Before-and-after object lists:
++++++++++++++++++++

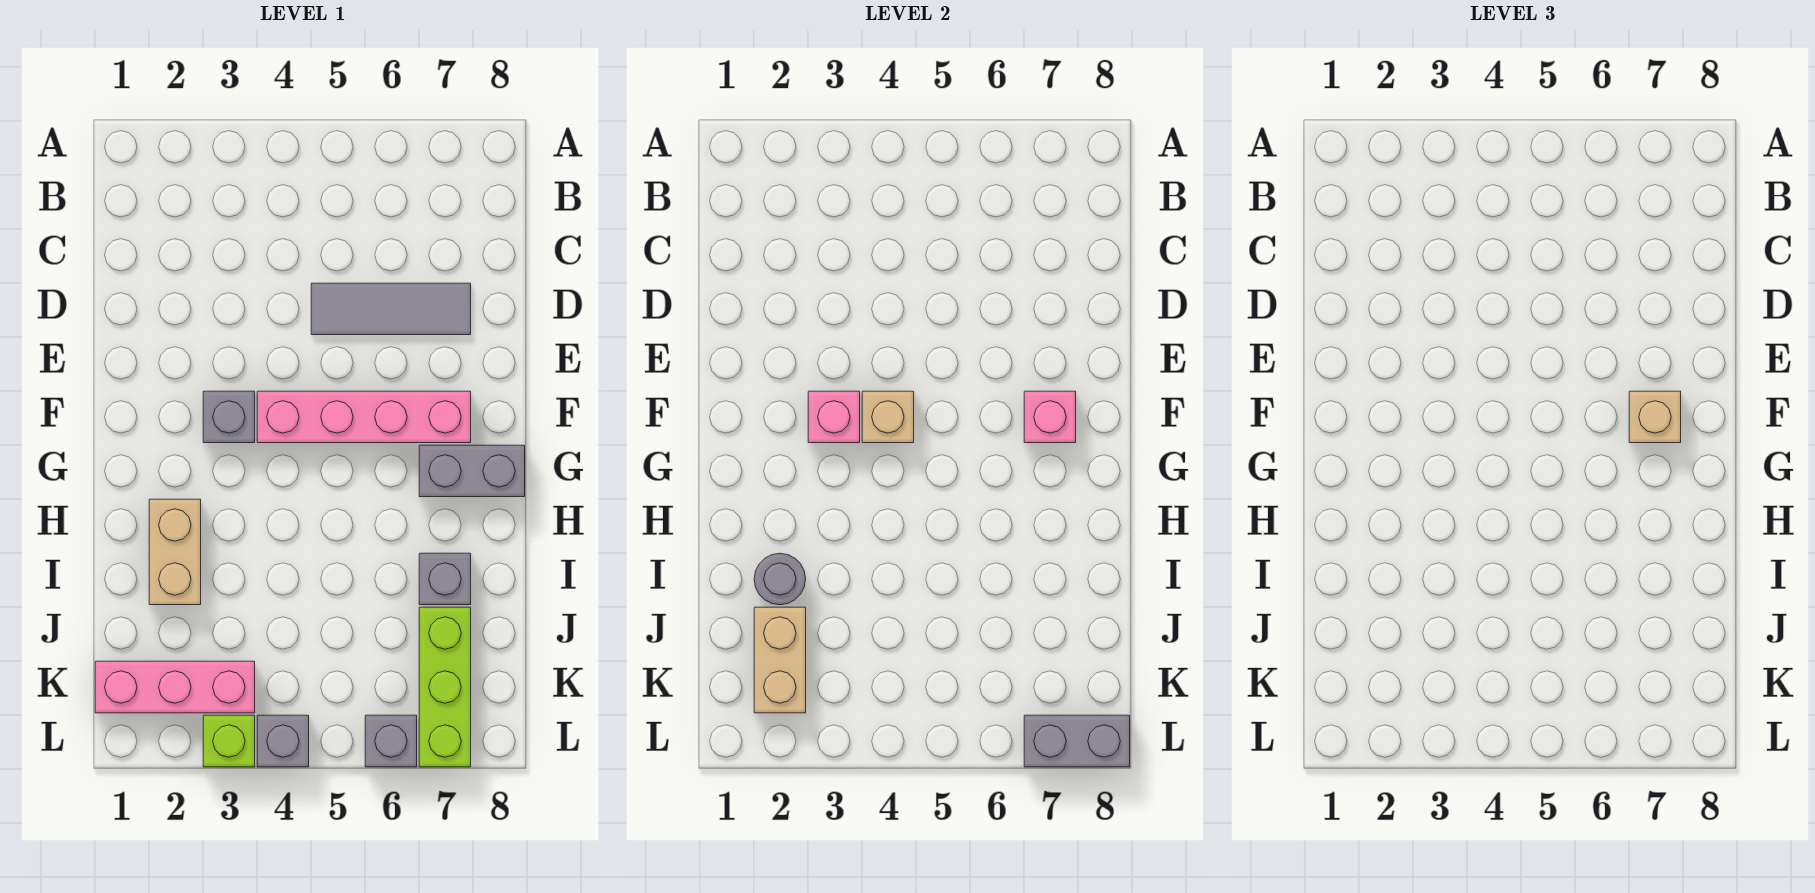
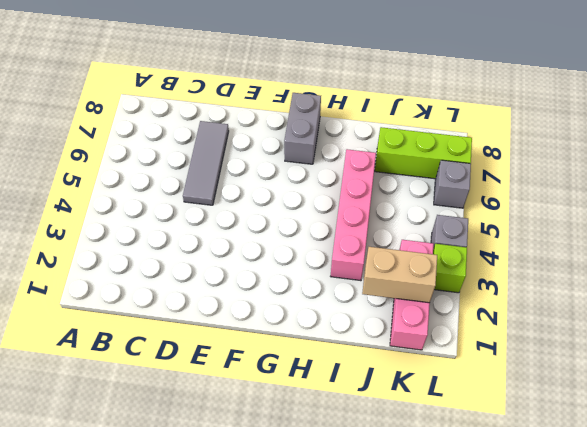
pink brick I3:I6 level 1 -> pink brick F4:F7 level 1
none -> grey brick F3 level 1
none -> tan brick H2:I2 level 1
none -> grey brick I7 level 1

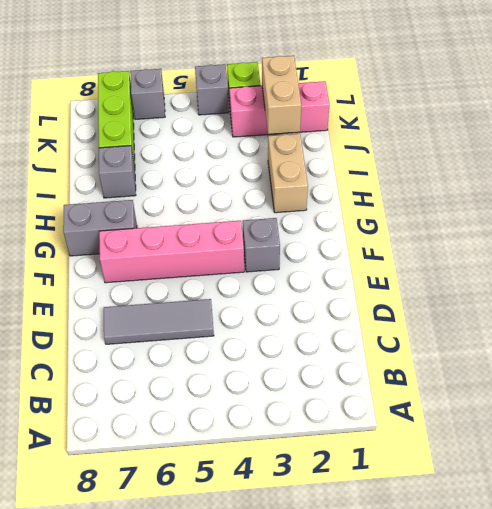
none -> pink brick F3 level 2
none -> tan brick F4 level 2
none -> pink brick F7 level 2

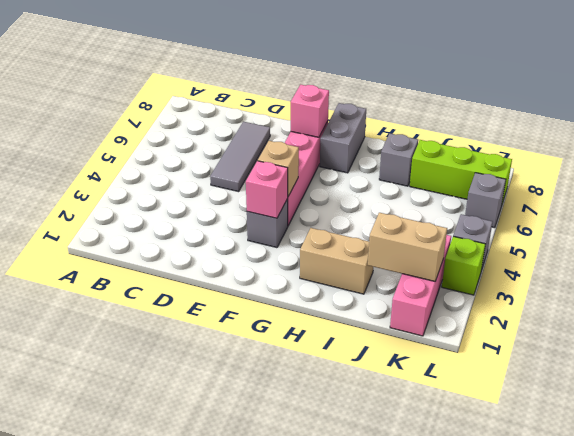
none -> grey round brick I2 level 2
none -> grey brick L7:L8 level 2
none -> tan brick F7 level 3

++++++++++++++++++++

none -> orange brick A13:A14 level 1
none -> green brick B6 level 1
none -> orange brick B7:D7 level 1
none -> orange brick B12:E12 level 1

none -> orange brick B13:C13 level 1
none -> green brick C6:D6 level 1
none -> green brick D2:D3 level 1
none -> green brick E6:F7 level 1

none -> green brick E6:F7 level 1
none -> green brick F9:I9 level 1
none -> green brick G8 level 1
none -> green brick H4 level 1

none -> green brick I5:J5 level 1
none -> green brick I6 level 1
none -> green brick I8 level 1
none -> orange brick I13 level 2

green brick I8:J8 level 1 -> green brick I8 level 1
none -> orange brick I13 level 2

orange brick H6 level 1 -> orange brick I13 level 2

++++++++++++++++++++

→ Work item
Both boundary lines included, write out word for word only the lines above from the one containing "pink brick I3:I6" to the one containing "none -> grey round brick I2 level 2", leaving out any pictures.

→ Answer space
pink brick I3:I6 level 1 -> pink brick F4:F7 level 1
none -> grey brick F3 level 1
none -> tan brick H2:I2 level 1
none -> grey brick I7 level 1

none -> pink brick F3 level 2
none -> tan brick F4 level 2
none -> pink brick F7 level 2

none -> grey round brick I2 level 2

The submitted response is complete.